*Assignment:*
Your response to the data below should hold nothing except the lines from the one containing "none -> lime brick D10:D11 level 1" down to the one containing "none -> purple brick I12:K12 level 1", reproduced exactly and without pictures.

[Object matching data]
►

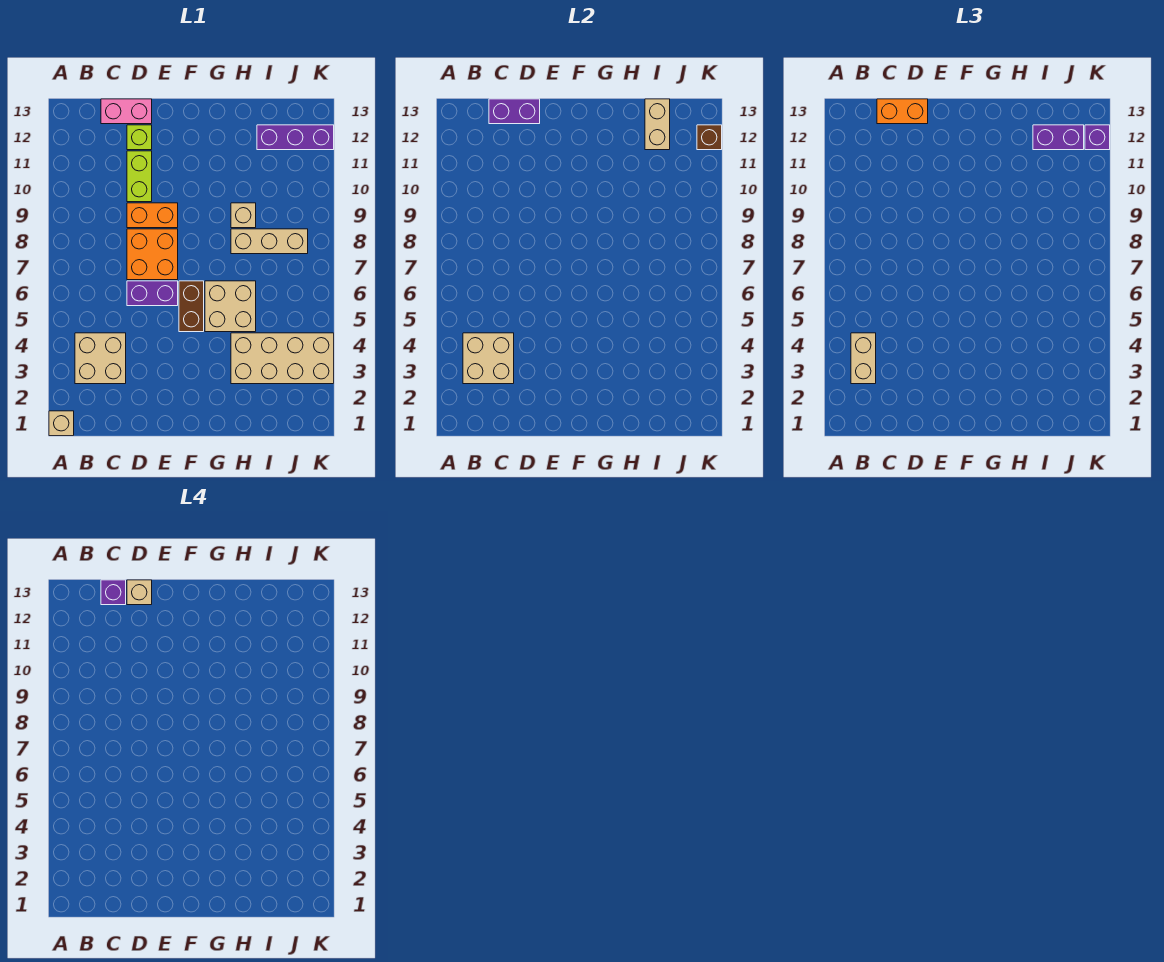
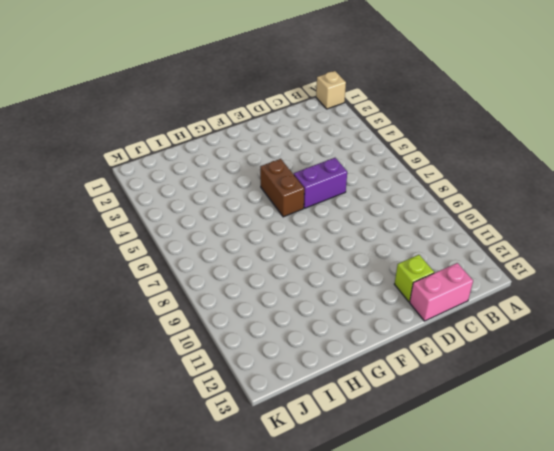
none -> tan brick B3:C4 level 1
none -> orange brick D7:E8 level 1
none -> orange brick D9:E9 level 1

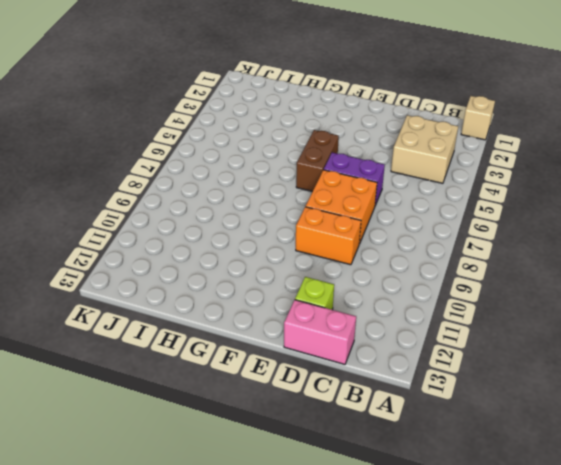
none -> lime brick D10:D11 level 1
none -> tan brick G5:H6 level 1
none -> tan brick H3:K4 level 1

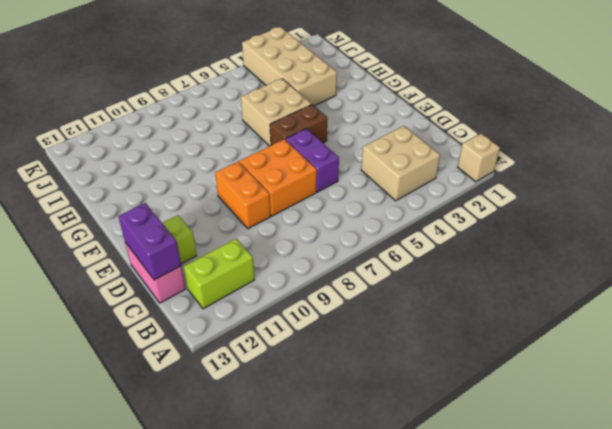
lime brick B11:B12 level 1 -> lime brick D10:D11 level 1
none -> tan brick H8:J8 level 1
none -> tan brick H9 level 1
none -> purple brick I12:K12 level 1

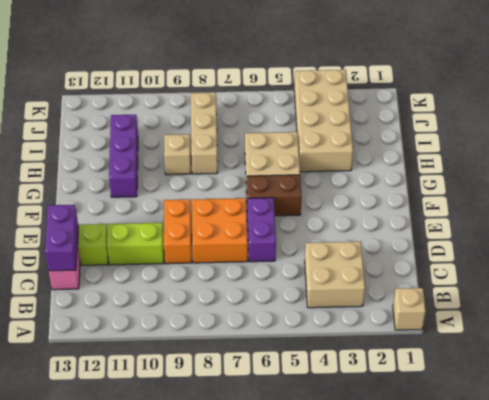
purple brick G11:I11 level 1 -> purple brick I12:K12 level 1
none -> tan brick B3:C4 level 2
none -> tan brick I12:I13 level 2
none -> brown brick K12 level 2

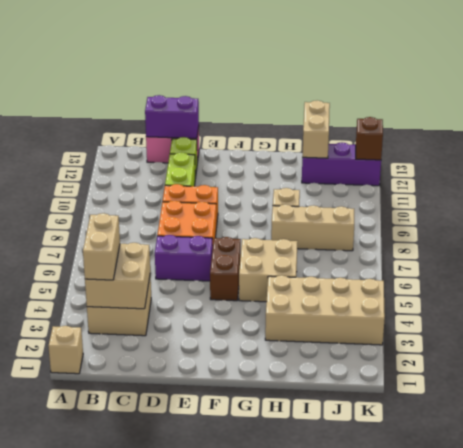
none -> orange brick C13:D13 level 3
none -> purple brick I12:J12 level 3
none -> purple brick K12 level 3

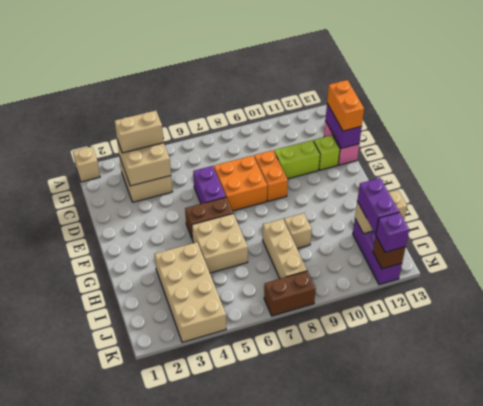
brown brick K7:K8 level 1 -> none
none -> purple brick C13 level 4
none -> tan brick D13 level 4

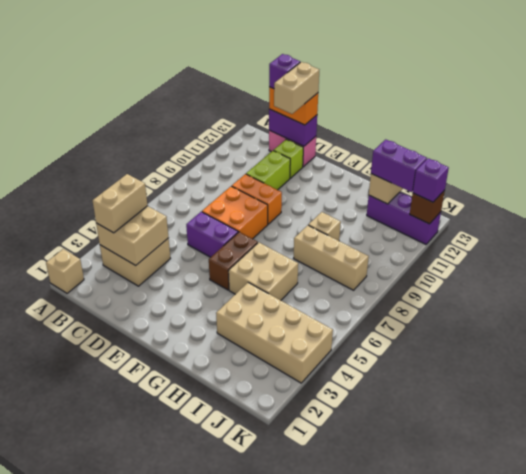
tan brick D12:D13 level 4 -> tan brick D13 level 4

◄
►

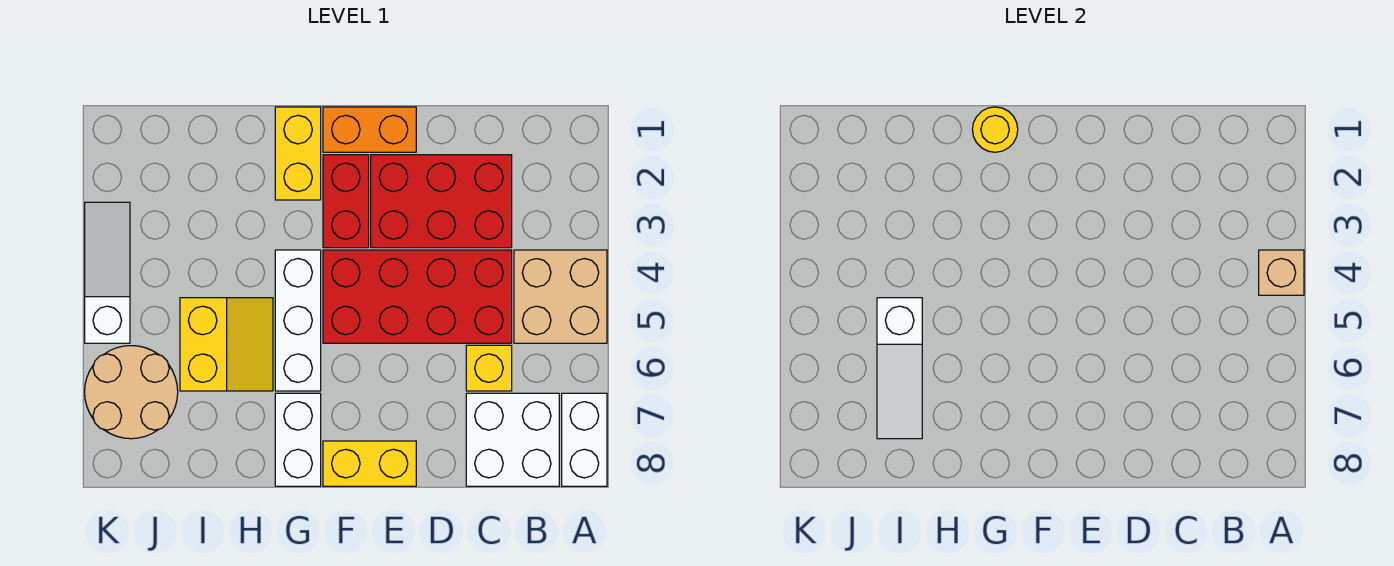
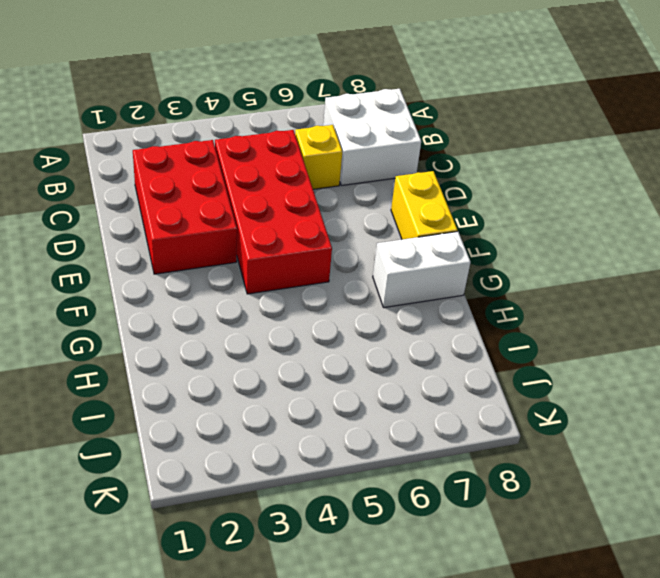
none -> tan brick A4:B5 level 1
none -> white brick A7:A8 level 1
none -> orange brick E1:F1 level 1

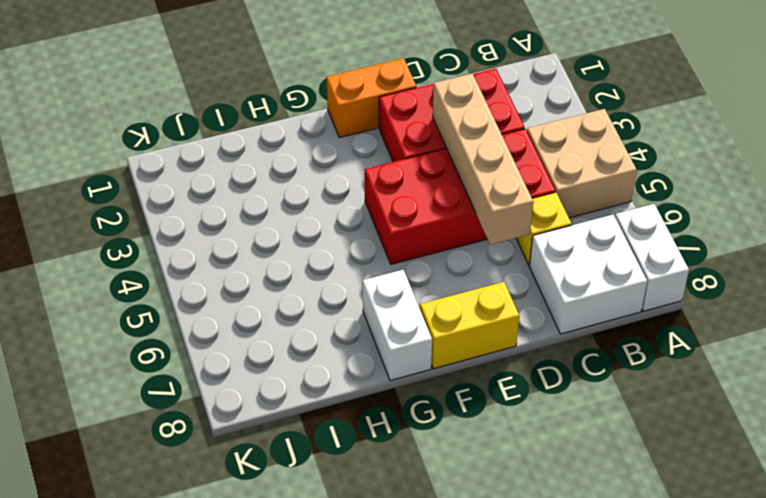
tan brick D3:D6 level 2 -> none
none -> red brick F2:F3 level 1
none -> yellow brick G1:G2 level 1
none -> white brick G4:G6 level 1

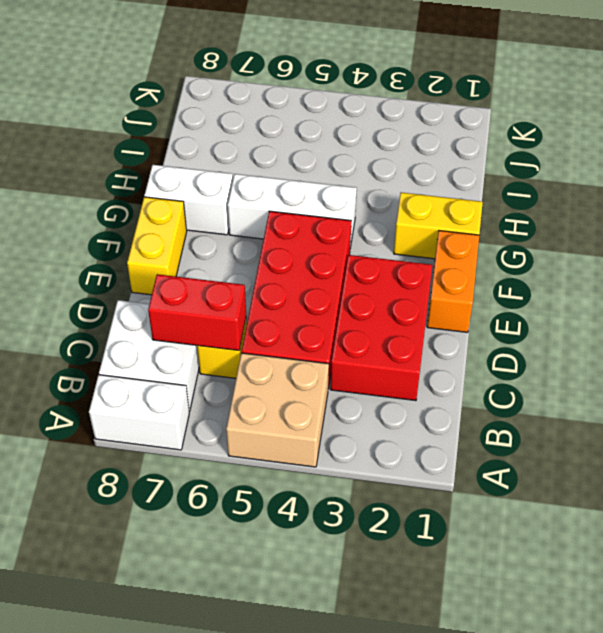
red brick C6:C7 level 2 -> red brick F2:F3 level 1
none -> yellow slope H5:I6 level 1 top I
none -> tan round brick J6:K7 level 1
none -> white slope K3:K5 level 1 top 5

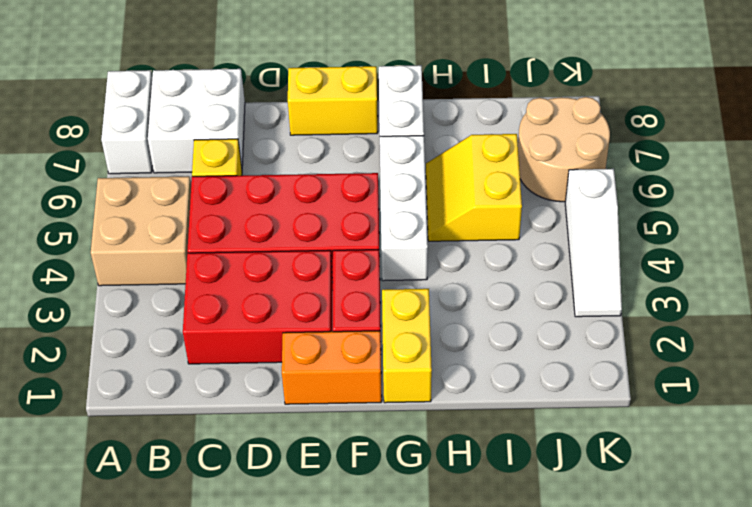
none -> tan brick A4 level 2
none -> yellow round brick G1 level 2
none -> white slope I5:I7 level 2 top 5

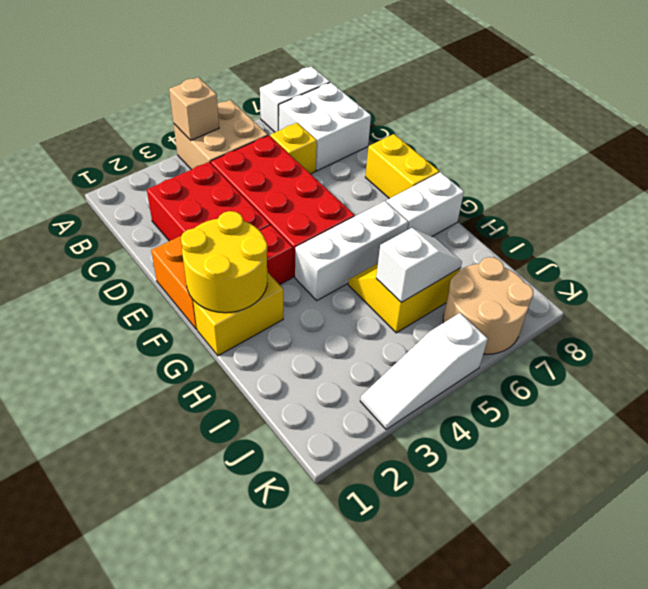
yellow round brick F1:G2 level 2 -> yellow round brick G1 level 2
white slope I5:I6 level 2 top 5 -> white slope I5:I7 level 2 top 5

◄

*Solution for this problem:*
none -> lime brick D10:D11 level 1
none -> tan brick G5:H6 level 1
none -> tan brick H3:K4 level 1

lime brick B11:B12 level 1 -> lime brick D10:D11 level 1
none -> tan brick H8:J8 level 1
none -> tan brick H9 level 1
none -> purple brick I12:K12 level 1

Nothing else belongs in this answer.